(Dataset excerpt)
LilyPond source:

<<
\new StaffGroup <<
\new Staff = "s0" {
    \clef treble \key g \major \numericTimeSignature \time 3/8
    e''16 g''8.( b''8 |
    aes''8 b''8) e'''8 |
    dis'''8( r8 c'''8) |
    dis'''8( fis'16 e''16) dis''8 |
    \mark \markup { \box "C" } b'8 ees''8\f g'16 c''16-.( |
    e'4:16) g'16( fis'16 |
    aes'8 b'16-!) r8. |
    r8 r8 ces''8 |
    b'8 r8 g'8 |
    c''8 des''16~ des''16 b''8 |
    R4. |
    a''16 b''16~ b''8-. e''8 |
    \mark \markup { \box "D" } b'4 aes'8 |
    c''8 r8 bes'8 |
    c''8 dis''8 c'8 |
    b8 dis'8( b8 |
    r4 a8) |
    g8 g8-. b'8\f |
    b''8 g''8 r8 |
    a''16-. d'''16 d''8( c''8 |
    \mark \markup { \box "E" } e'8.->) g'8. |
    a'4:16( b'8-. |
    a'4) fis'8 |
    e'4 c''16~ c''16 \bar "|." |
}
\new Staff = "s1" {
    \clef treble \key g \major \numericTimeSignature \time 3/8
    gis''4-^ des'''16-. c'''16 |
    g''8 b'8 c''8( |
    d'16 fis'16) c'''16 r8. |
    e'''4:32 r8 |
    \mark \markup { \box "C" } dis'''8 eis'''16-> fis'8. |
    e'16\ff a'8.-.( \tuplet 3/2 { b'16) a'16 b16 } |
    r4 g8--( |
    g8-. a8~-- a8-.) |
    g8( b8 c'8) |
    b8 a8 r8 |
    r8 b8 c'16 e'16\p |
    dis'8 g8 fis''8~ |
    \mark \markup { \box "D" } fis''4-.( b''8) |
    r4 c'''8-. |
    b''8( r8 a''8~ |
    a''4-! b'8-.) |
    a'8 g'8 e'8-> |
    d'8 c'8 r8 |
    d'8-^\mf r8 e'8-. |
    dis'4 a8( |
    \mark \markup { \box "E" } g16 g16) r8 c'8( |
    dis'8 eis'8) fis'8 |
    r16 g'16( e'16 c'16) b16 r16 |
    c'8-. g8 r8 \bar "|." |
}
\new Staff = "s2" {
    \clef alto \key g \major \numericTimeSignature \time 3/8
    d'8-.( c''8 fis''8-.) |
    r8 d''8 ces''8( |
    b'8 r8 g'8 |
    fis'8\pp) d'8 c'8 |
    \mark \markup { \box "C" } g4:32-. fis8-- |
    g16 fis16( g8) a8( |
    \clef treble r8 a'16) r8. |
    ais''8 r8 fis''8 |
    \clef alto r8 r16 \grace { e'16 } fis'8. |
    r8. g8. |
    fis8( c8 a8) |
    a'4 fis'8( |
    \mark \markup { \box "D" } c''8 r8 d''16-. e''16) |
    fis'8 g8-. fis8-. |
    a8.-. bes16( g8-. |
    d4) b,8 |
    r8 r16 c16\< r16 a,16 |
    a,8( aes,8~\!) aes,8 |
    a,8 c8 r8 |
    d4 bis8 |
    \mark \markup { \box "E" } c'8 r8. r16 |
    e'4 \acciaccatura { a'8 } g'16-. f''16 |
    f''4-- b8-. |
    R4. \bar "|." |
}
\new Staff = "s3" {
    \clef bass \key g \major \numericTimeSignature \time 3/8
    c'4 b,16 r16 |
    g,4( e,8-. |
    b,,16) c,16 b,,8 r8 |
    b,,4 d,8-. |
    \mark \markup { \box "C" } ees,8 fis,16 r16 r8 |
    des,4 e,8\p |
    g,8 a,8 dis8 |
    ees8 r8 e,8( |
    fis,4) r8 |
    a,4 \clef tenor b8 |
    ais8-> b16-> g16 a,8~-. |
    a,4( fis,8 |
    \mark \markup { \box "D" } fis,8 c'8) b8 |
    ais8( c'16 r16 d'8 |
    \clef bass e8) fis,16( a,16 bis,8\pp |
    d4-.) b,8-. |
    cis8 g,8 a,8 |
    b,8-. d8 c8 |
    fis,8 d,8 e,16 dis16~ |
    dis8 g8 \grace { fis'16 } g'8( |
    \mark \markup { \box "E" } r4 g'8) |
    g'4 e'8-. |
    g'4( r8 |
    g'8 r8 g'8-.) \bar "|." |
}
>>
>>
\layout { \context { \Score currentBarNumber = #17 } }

● **Exercise directions**:
Report how many lines in the records contain the string "bass", treating case as significant. Give only the number.

● **The reply**:
2